**SUPPLIED MATERIAL:**
⟨
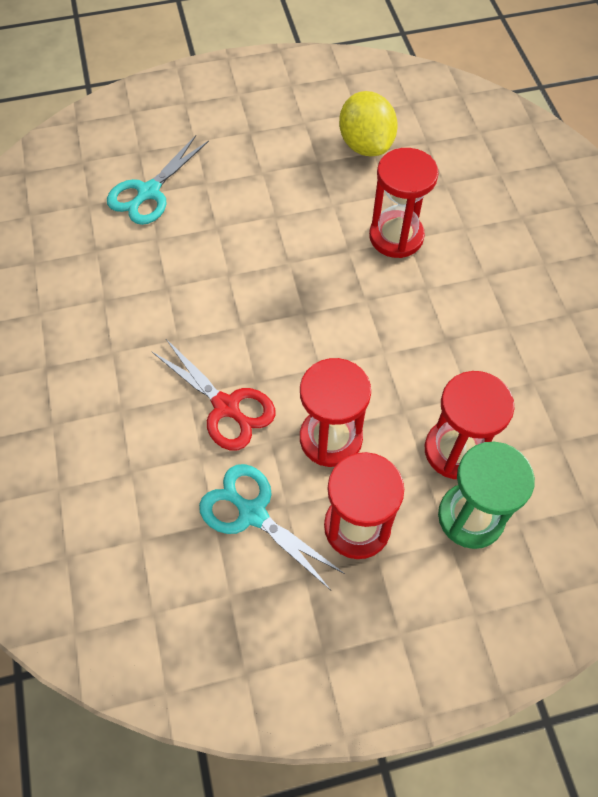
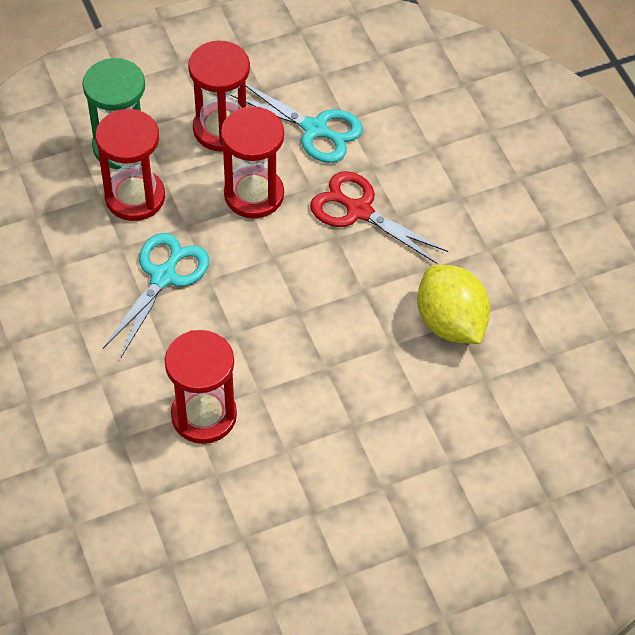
camera: 170 degrees right, 5 degrees down
(149, 192) = (515, 440): turquoise scissors -> turquoise scissors (163, 277)
(365, 145) = (252, 548): yellow lemon -> yellow lemon (450, 322)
⟩
Print the material precisely as given, dropping any images it holds.

camera: 170 degrees right, 5 degrees down
(149, 192) = (515, 440): turquoise scissors -> turquoise scissors (163, 277)
(365, 145) = (252, 548): yellow lemon -> yellow lemon (450, 322)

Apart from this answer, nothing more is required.